**About this task:**
Please reproduce all entries word for word, leaving every image behind.

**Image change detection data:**
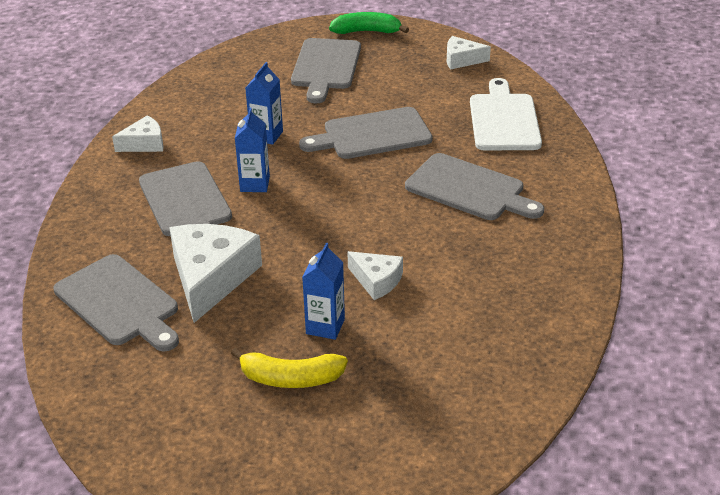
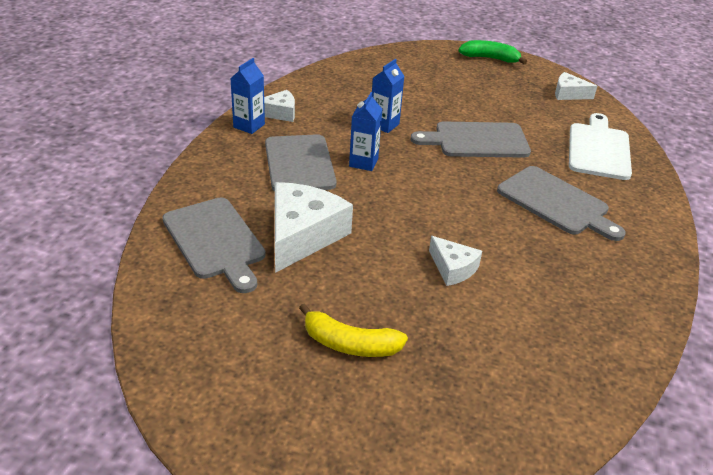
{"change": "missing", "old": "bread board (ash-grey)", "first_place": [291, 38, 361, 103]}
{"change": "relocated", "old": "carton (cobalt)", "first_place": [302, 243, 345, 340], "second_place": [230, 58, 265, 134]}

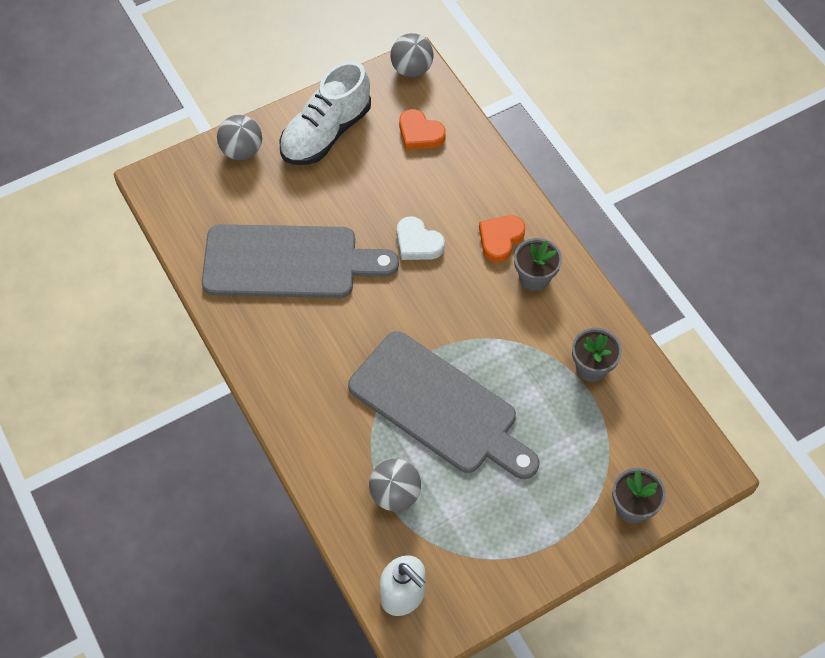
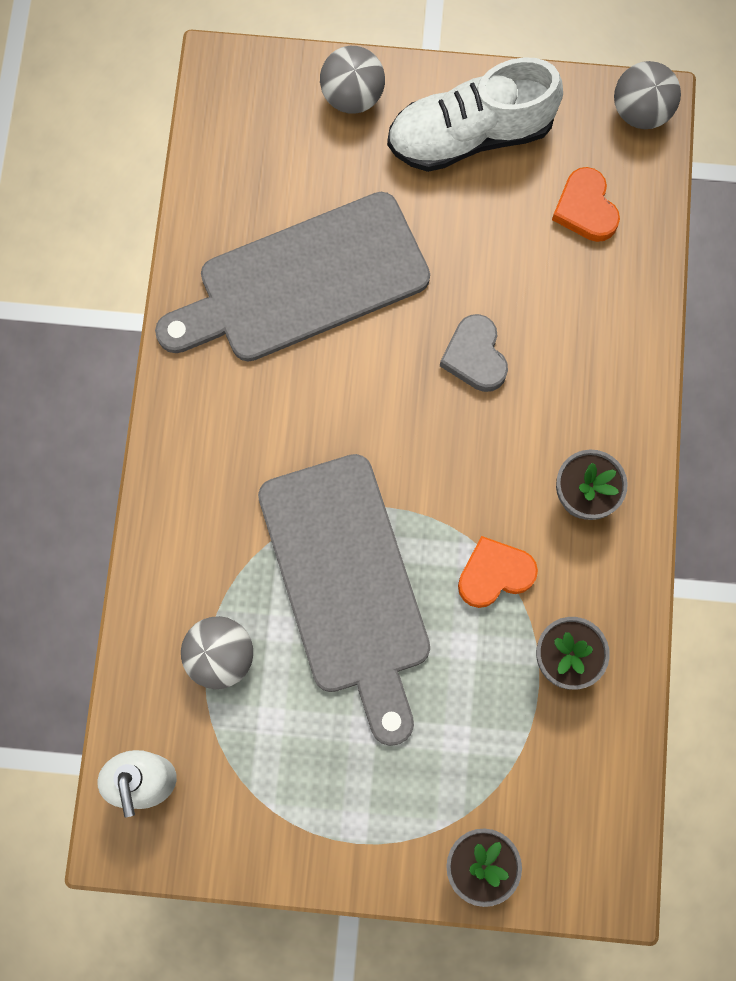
{"change": "relocated", "old": "love heart (orange)", "first_place": [479, 215, 525, 262], "second_place": [458, 536, 538, 608]}
{"change": "colour", "old": "love heart (snow-white)", "new": "love heart (ash-grey)", "first_place": [397, 216, 445, 260], "second_place": [440, 314, 508, 392]}
{"change": "spun", "old": "bread board (ash-grey)", "first_place": [202, 224, 399, 298], "second_place": [155, 192, 430, 361], "degrees": 120}

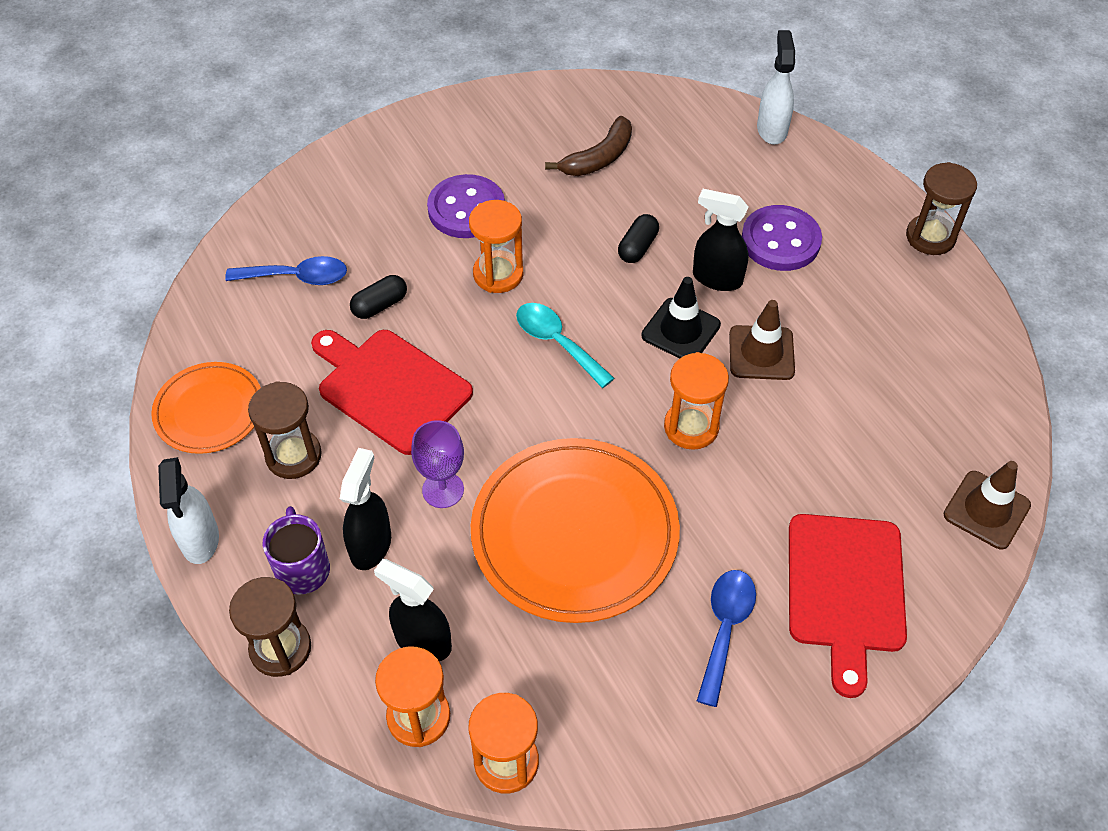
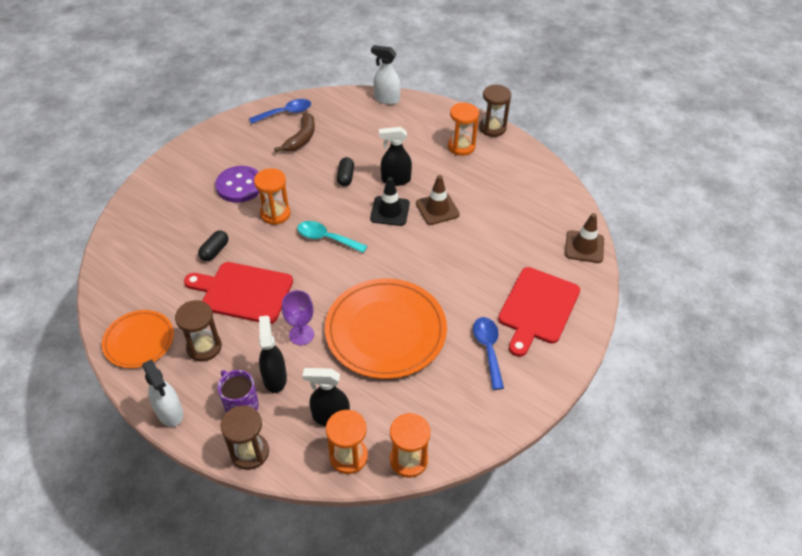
{"change": "missing", "old": "shirt button (purple)", "first_place": [742, 205, 822, 271]}
{"change": "relocated", "old": "tablespoon (cobalt)", "first_place": [225, 256, 347, 285], "second_place": [249, 99, 311, 124]}
{"change": "relocated", "old": "hourglass (orange)", "first_place": [664, 352, 729, 450], "second_place": [448, 103, 479, 156]}
{"change": "spun", "old": "sprayer (snow-white)", "first_place": [757, 30, 795, 145], "second_place": [371, 45, 401, 105], "degrees": -45}
{"change": "spun", "old": "bread board (red)", "first_place": [789, 514, 907, 698], "second_place": [498, 267, 580, 357], "degrees": 45}

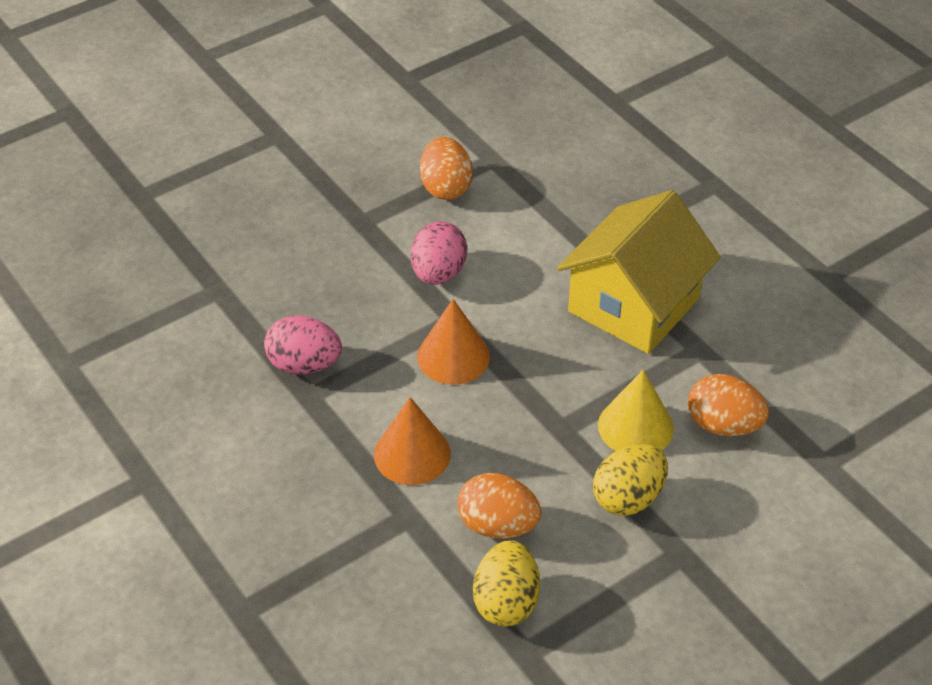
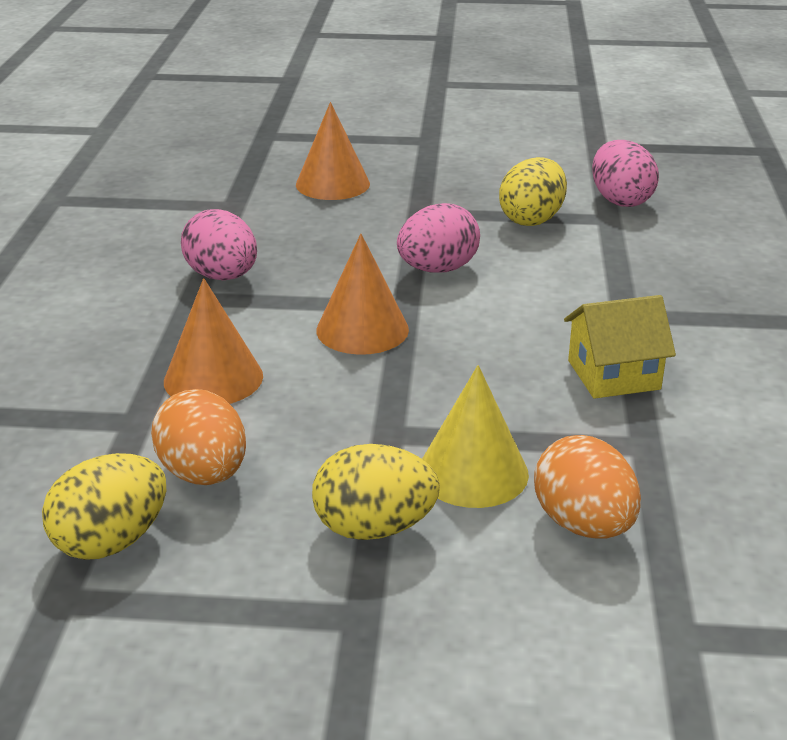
{"change": "appeared", "new": "solid cone (orange)", "second_place": [296, 102, 370, 200]}
{"change": "appeared", "new": "egg shape (rose-pink)", "second_place": [592, 140, 659, 207]}
{"change": "colour", "old": "egg shape (orange)", "new": "egg shape (golden)", "first_place": [420, 137, 473, 200], "second_place": [499, 157, 567, 226]}
{"change": "size", "old": "house (golden)", "first_place": [557, 190, 721, 354], "second_place": [564, 295, 676, 399], "factor": 0.54}

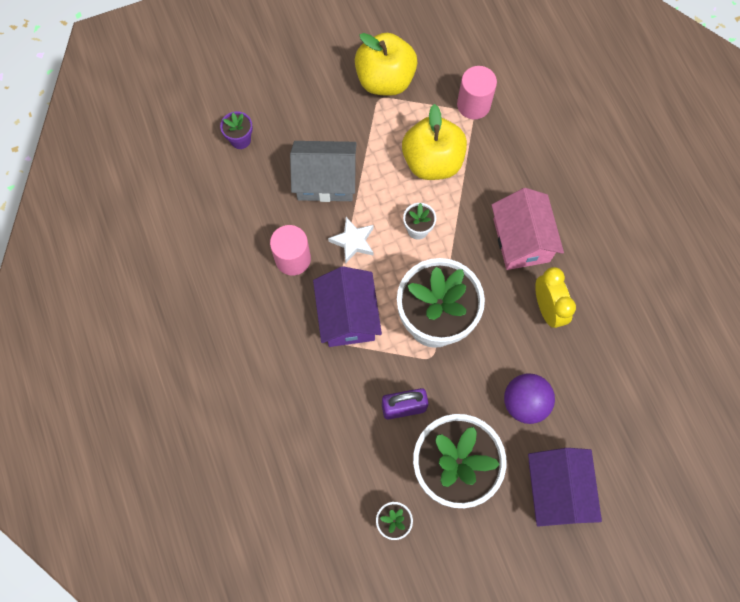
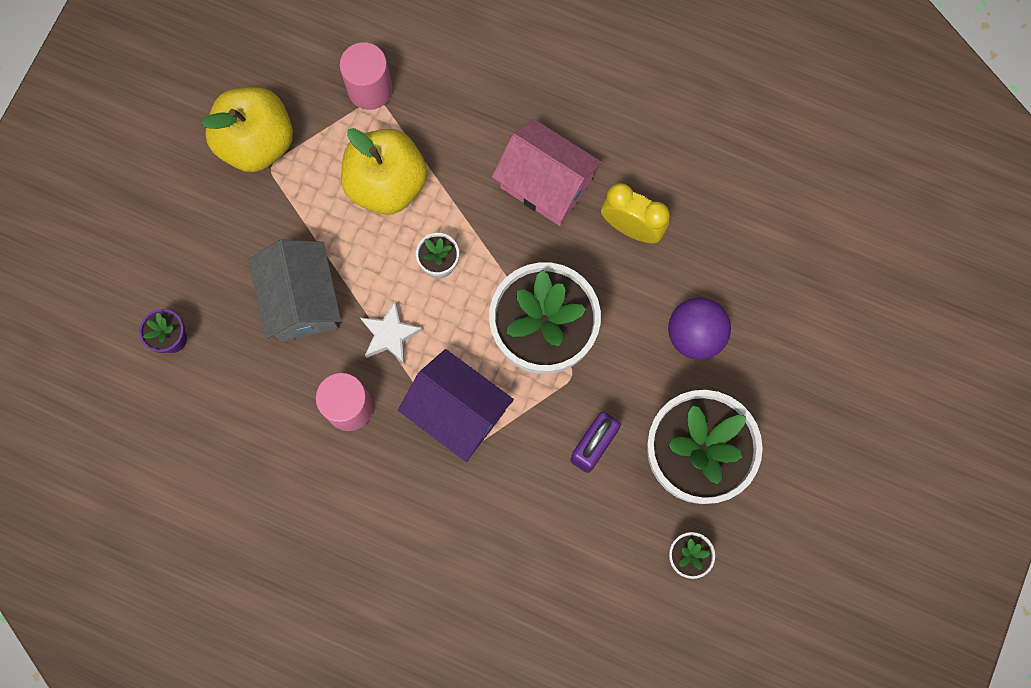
{"change": "missing", "old": "house (purple)", "first_place": [528, 448, 602, 526]}
{"change": "spun", "old": "house (ash-grey)", "first_place": [290, 141, 357, 202], "second_place": [249, 239, 341, 342], "degrees": -60}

**Response:**
{"change": "missing", "old": "bread board (ash-grey)", "first_place": [291, 38, 361, 103]}
{"change": "relocated", "old": "carton (cobalt)", "first_place": [302, 243, 345, 340], "second_place": [230, 58, 265, 134]}

{"change": "relocated", "old": "love heart (orange)", "first_place": [479, 215, 525, 262], "second_place": [458, 536, 538, 608]}
{"change": "colour", "old": "love heart (snow-white)", "new": "love heart (ash-grey)", "first_place": [397, 216, 445, 260], "second_place": [440, 314, 508, 392]}
{"change": "spun", "old": "bread board (ash-grey)", "first_place": [202, 224, 399, 298], "second_place": [155, 192, 430, 361], "degrees": 120}

{"change": "missing", "old": "shirt button (purple)", "first_place": [742, 205, 822, 271]}
{"change": "relocated", "old": "tablespoon (cobalt)", "first_place": [225, 256, 347, 285], "second_place": [249, 99, 311, 124]}
{"change": "relocated", "old": "hourglass (orange)", "first_place": [664, 352, 729, 450], "second_place": [448, 103, 479, 156]}
{"change": "spun", "old": "sprayer (snow-white)", "first_place": [757, 30, 795, 145], "second_place": [371, 45, 401, 105], "degrees": -45}
{"change": "spun", "old": "bread board (red)", "first_place": [789, 514, 907, 698], "second_place": [498, 267, 580, 357], "degrees": 45}

{"change": "appeared", "new": "solid cone (orange)", "second_place": [296, 102, 370, 200]}
{"change": "appeared", "new": "egg shape (rose-pink)", "second_place": [592, 140, 659, 207]}
{"change": "colour", "old": "egg shape (orange)", "new": "egg shape (golden)", "first_place": [420, 137, 473, 200], "second_place": [499, 157, 567, 226]}
{"change": "size", "old": "house (golden)", "first_place": [557, 190, 721, 354], "second_place": [564, 295, 676, 399], "factor": 0.54}

{"change": "missing", "old": "house (purple)", "first_place": [528, 448, 602, 526]}
{"change": "spun", "old": "house (ash-grey)", "first_place": [290, 141, 357, 202], "second_place": [249, 239, 341, 342], "degrees": -60}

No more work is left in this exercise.